— WORKING DATA —

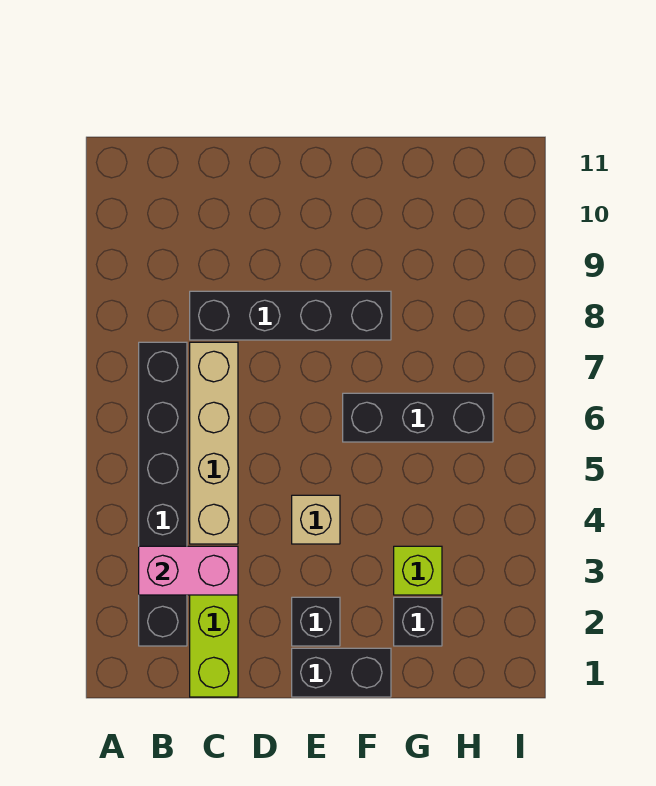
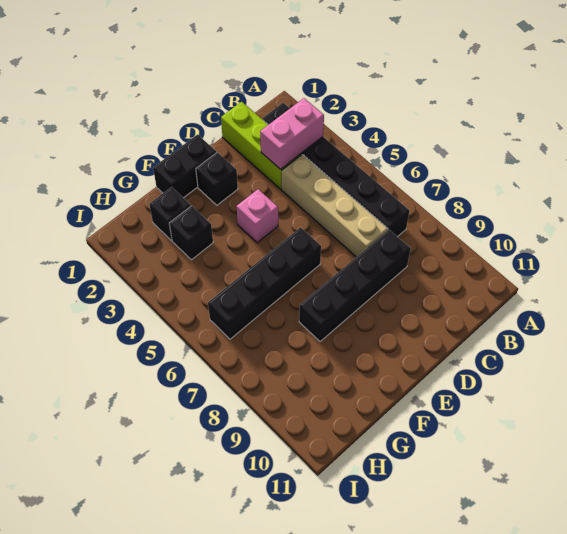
tan brick E4 level 1 -> pink brick E4 level 1
black brick F6:H6 level 1 -> black brick E6:H6 level 1
lime brick G3 level 1 -> black brick G3 level 1

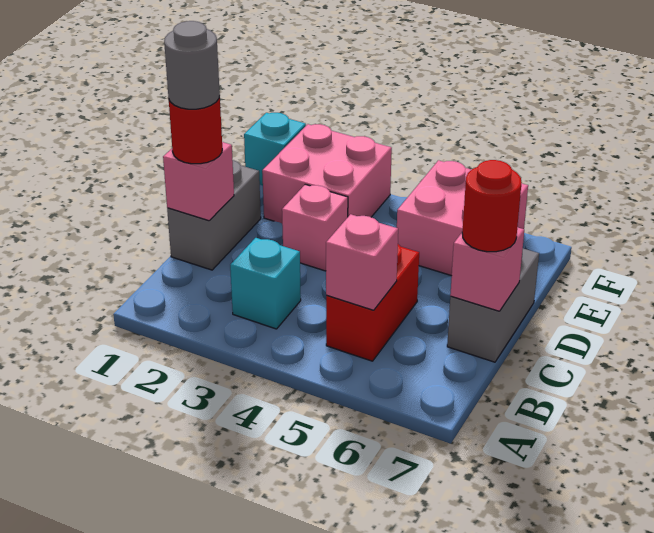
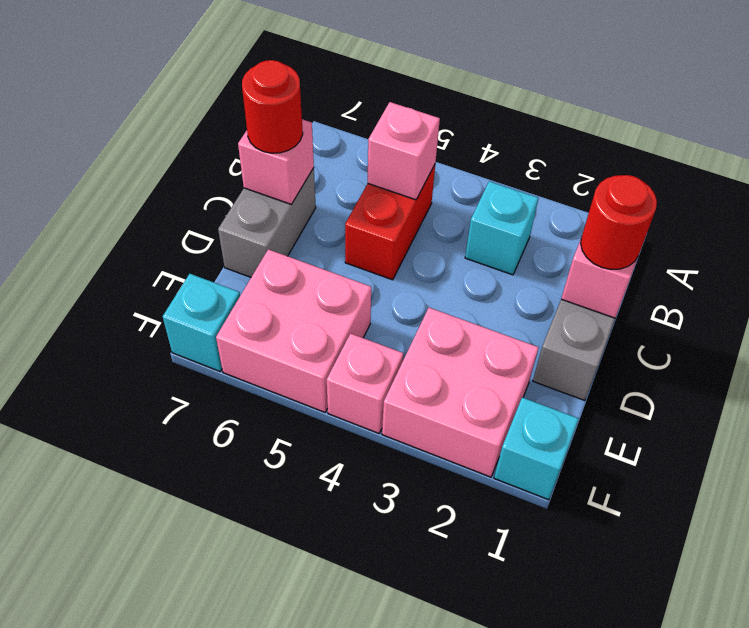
grey round brick C1 level 4 -> none
pink brick D3 level 1 -> pink brick F4 level 1
none -> cyan brick F7 level 1

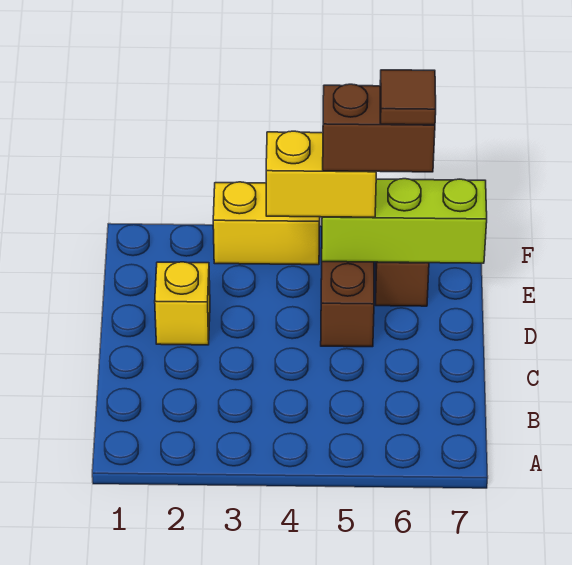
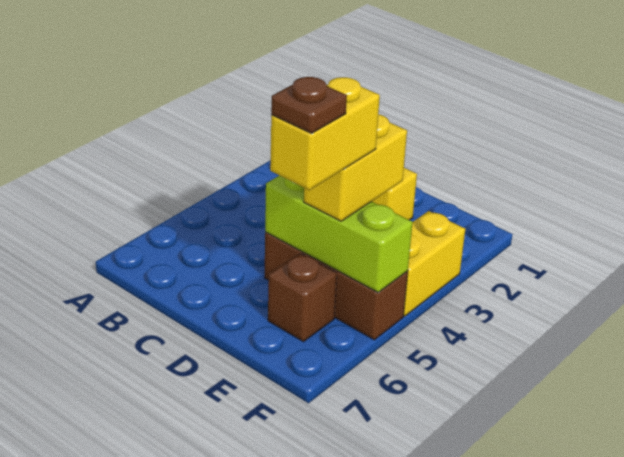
lime brick E5:E7 level 2 -> lime brick D5:F5 level 2
brown brick E5:E6 level 4 -> yellow brick E5:E6 level 4
brown tile E6 level 5 -> brown plate E6 level 5

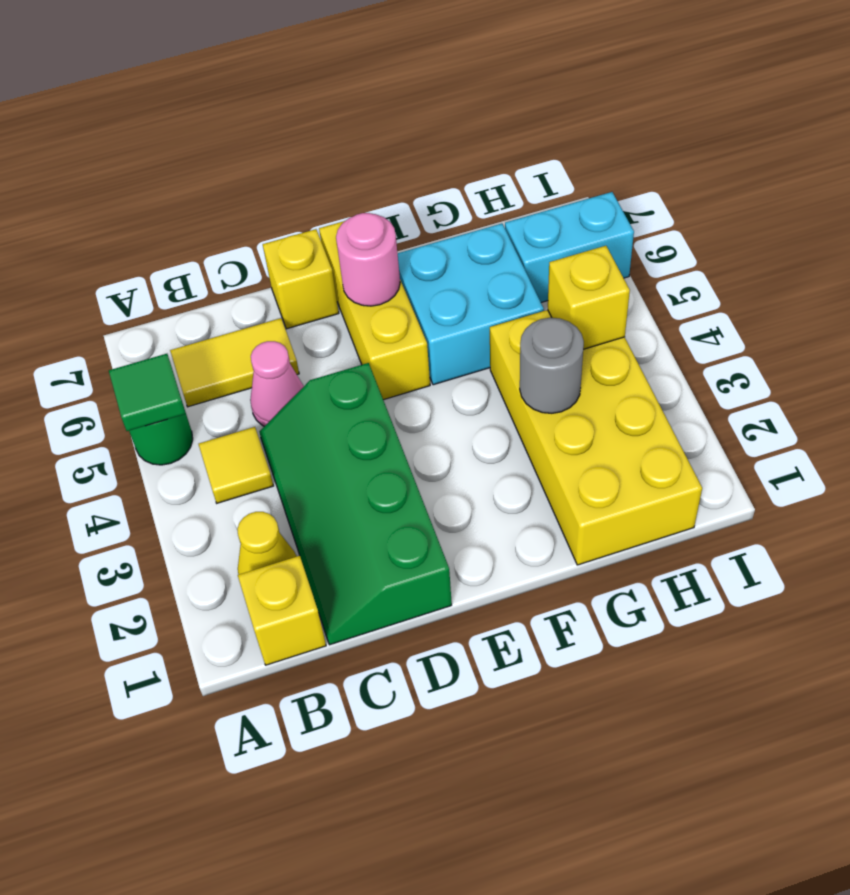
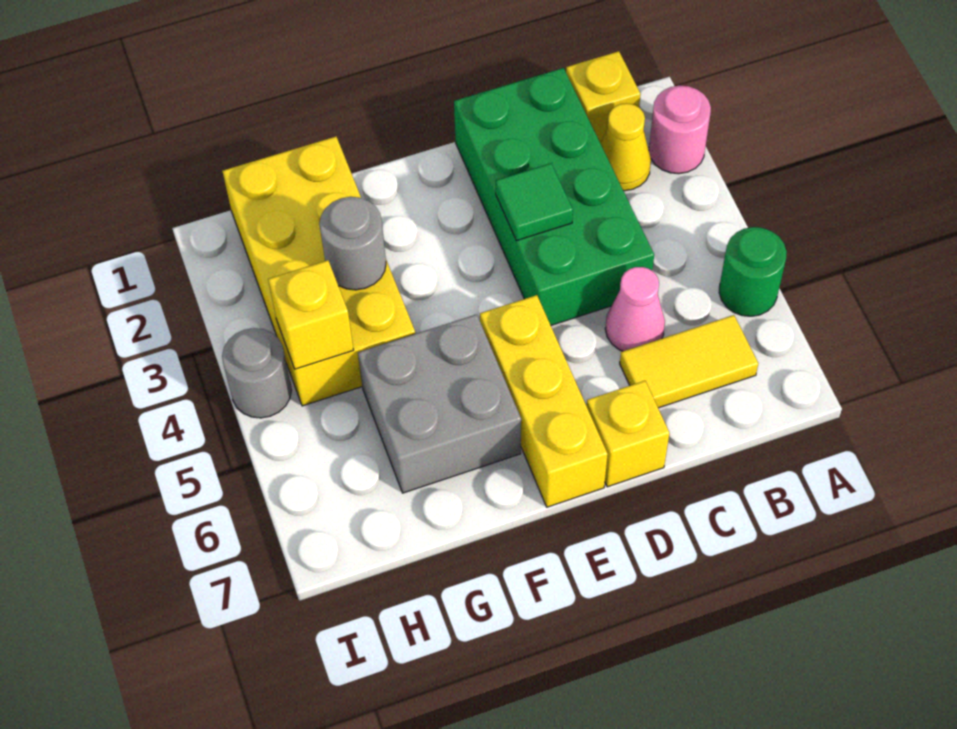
green tile A5 level 2 -> green tile D3 level 2
yellow tile B4 level 1 -> none
green slope C1:D4 level 1 top D -> green brick C1:D4 level 1
pink round brick E6 level 2 -> pink round brick A2 level 1
cyan brick F5:G6 level 1 -> grey brick F5:G6 level 1
cyan brick H6:I6 level 1 -> none
none -> grey round brick I4 level 1

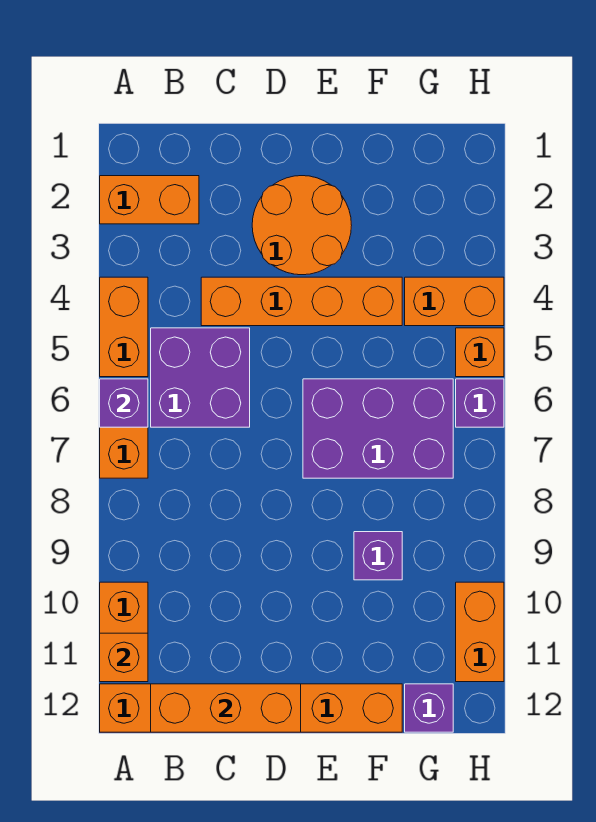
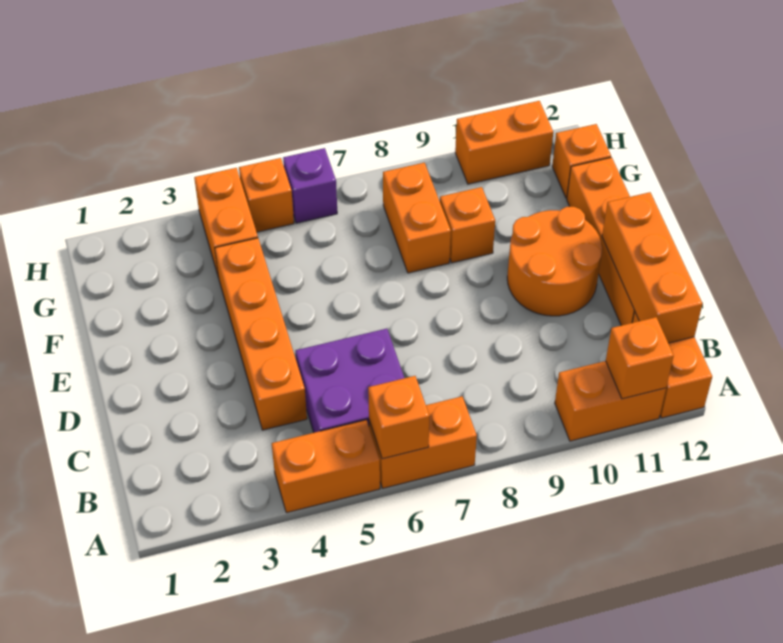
orange brick A2:B2 level 1 -> orange brick F8:G8 level 1
purple brick A6 level 2 -> orange brick A6 level 2
orange round brick D2:E3 level 1 -> orange round brick D10:E11 level 1
purple brick E6:G7 level 1 -> none
purple brick F9 level 1 -> orange brick F9 level 1
purple brick G12 level 1 -> orange brick G12 level 1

— WORK REQUEST —
Write the listing above out again exactly, but not the images it holds.

— TASK SOLUTION —
tan brick E4 level 1 -> pink brick E4 level 1
black brick F6:H6 level 1 -> black brick E6:H6 level 1
lime brick G3 level 1 -> black brick G3 level 1

grey round brick C1 level 4 -> none
pink brick D3 level 1 -> pink brick F4 level 1
none -> cyan brick F7 level 1

lime brick E5:E7 level 2 -> lime brick D5:F5 level 2
brown brick E5:E6 level 4 -> yellow brick E5:E6 level 4
brown tile E6 level 5 -> brown plate E6 level 5

green tile A5 level 2 -> green tile D3 level 2
yellow tile B4 level 1 -> none
green slope C1:D4 level 1 top D -> green brick C1:D4 level 1
pink round brick E6 level 2 -> pink round brick A2 level 1
cyan brick F5:G6 level 1 -> grey brick F5:G6 level 1
cyan brick H6:I6 level 1 -> none
none -> grey round brick I4 level 1

orange brick A2:B2 level 1 -> orange brick F8:G8 level 1
purple brick A6 level 2 -> orange brick A6 level 2
orange round brick D2:E3 level 1 -> orange round brick D10:E11 level 1
purple brick E6:G7 level 1 -> none
purple brick F9 level 1 -> orange brick F9 level 1
purple brick G12 level 1 -> orange brick G12 level 1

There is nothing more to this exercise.